## DIRECTIONS FOR THIS TASK
Where an entry below contains an image, skip the image and reproduce the rest exactly.

## EXERCISE INPUTS
===

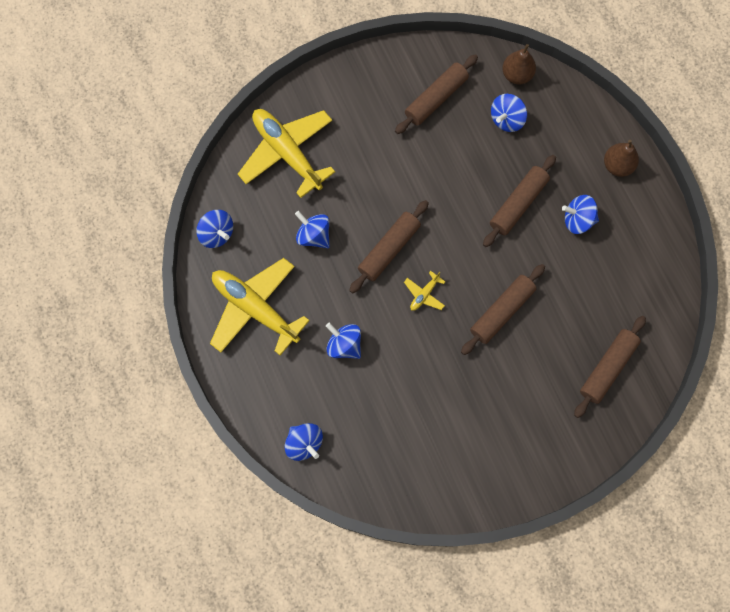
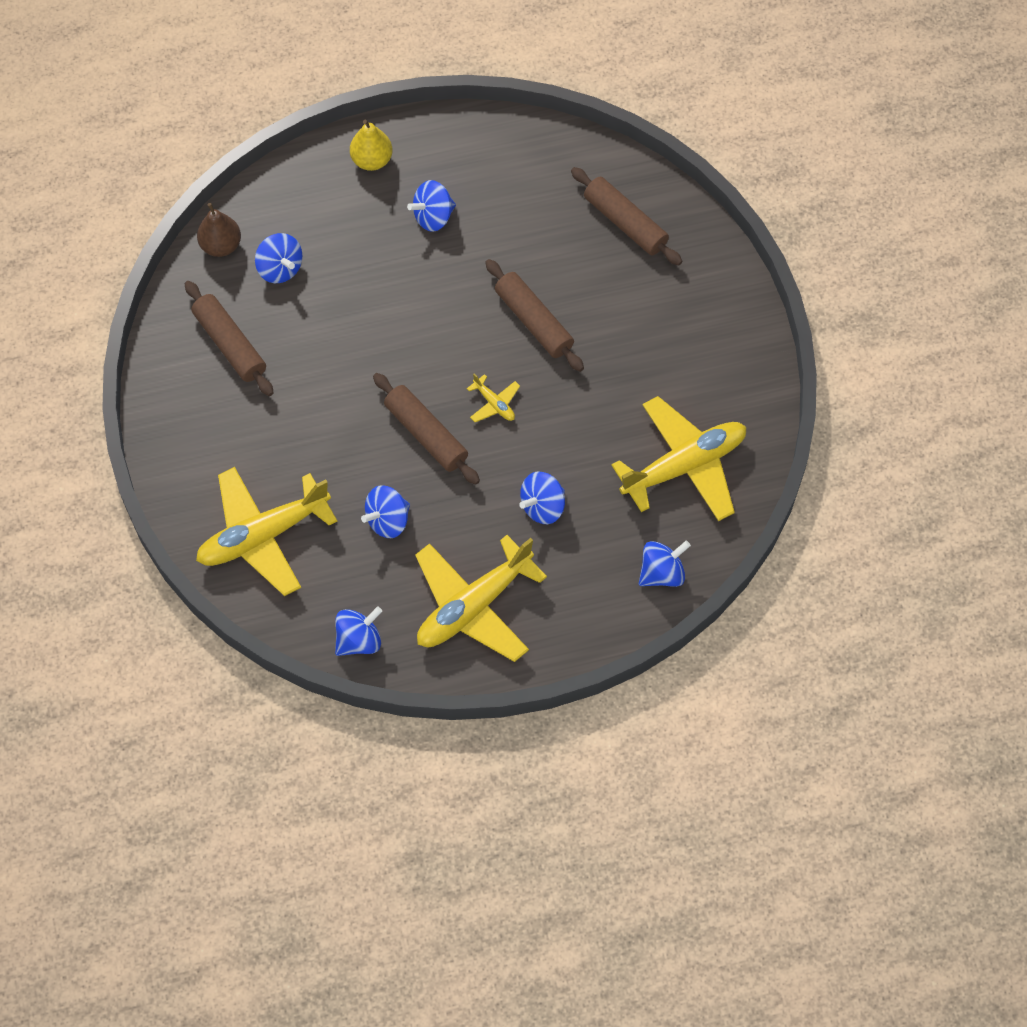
camera: 80 degrees left, 10 degrees down
(398, 447) = (684, 466): none -> yellow plane
(518, 204) = (397, 277): brown rolling pin -> none
(577, 220) = (433, 217): blue spinning top -> blue spinning top turned 45 degrees clockwise
(617, 165) = (372, 160): brown pear -> yellow pear

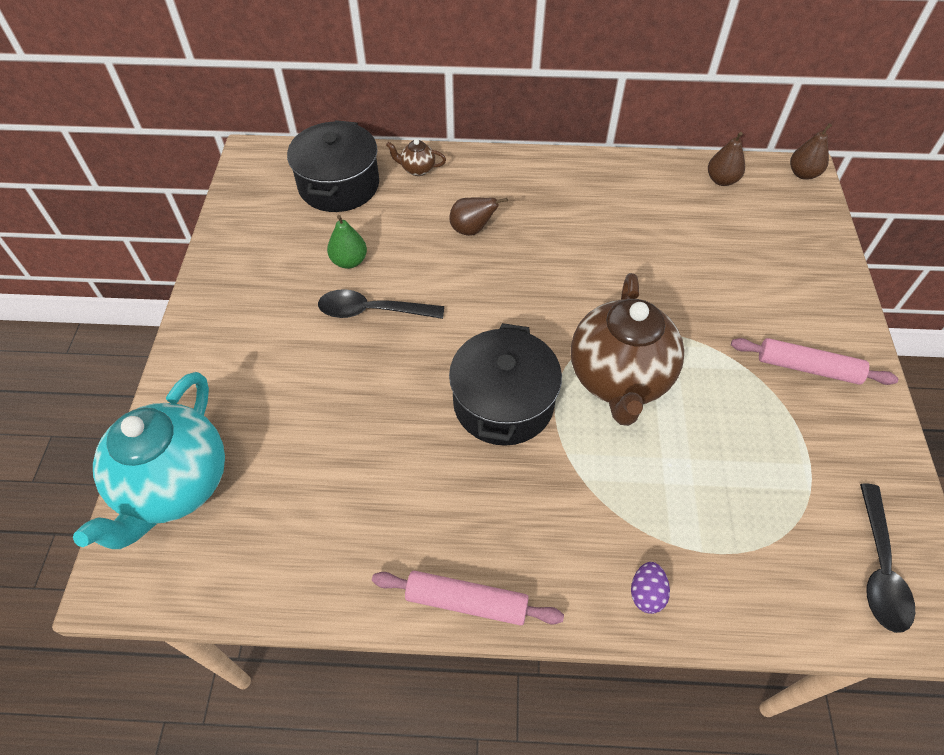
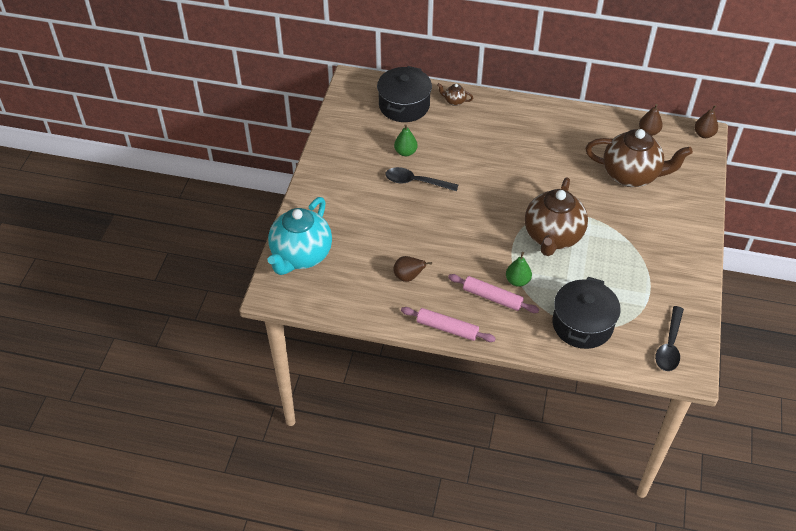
camera: 10 degrees right, 5 degrees down
(472, 230) = (482, 143): brown pear -> brown pear (408, 277)
(503, 403) = (483, 240): black pot -> black pot (582, 324)
(577, 475) = (517, 281): none -> green pear
(646, 593) = (541, 338): purple egg -> none
(716, 253) = (631, 175): none -> brown teapot
(808, 368) = (665, 246): pink rolling pin -> pink rolling pin (492, 297)

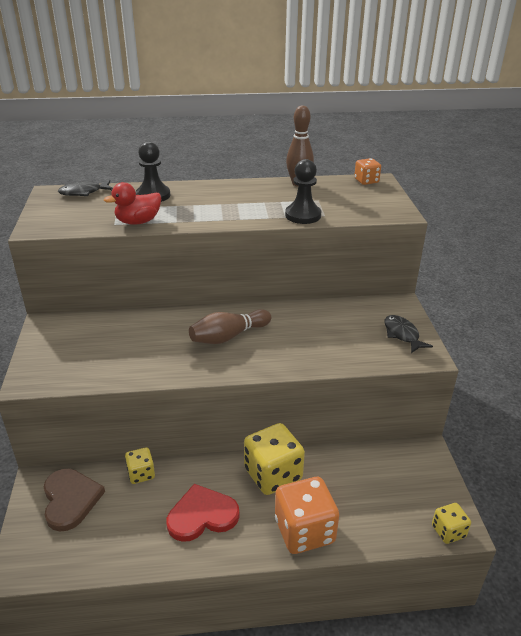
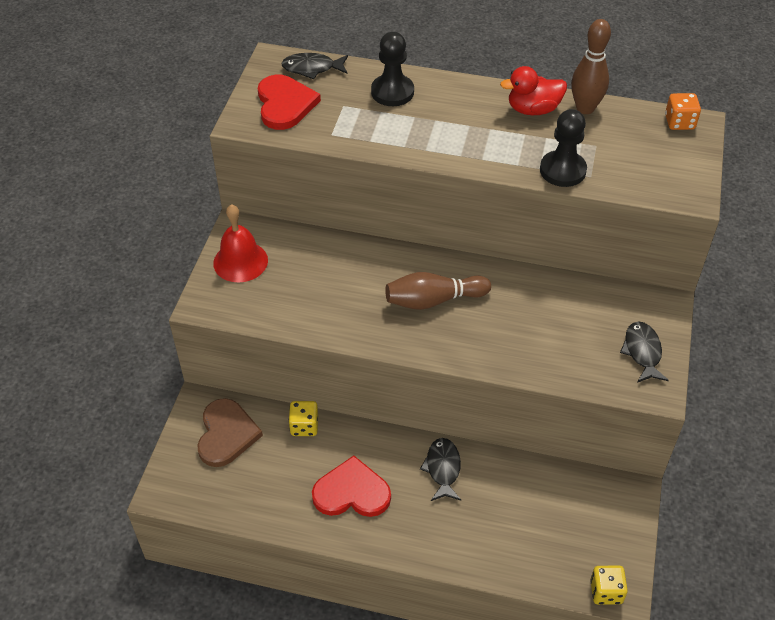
camera: 20 degrees right, 15 degrees up
(54, 344) = (240, 261): none -> red bell
(68, 214) = (285, 104): none -> red heart
(138, 222) = (360, 137): red duck -> red duck (533, 109)
(273, 474) = (443, 469): yellow dice -> black fish
(304, 531) = (451, 542): orange dice -> none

===

## RESULT
camera: 80 degrees left, 10 degrees down
(398, 447) = (684, 466): none -> yellow plane
(518, 204) = (397, 277): brown rolling pin -> none
(577, 220) = (433, 217): blue spinning top -> blue spinning top turned 45 degrees clockwise
(617, 165) = (372, 160): brown pear -> yellow pear

camera: 10 degrees right, 5 degrees down
(472, 230) = (482, 143): brown pear -> brown pear (408, 277)
(503, 403) = (483, 240): black pot -> black pot (582, 324)
(577, 475) = (517, 281): none -> green pear
(646, 593) = (541, 338): purple egg -> none
(716, 253) = (631, 175): none -> brown teapot
(808, 368) = (665, 246): pink rolling pin -> pink rolling pin (492, 297)

camera: 20 degrees right, 15 degrees up
(54, 344) = (240, 261): none -> red bell
(68, 214) = (285, 104): none -> red heart
(138, 222) = (360, 137): red duck -> red duck (533, 109)
(273, 474) = (443, 469): yellow dice -> black fish
(304, 531) = (451, 542): orange dice -> none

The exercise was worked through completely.